Information shown »

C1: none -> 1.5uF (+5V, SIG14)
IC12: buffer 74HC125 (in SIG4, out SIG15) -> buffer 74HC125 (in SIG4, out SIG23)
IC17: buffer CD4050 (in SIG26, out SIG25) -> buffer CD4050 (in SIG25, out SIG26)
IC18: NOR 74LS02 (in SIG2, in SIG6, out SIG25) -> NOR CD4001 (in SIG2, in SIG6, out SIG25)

==

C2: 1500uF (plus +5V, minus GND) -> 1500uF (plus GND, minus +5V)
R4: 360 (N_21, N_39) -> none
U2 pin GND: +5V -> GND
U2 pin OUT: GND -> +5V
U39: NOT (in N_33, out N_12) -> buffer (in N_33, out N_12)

What to do » Note how many lines in the data above have the string "none" in them, and give that number by itself.

Written solution » 2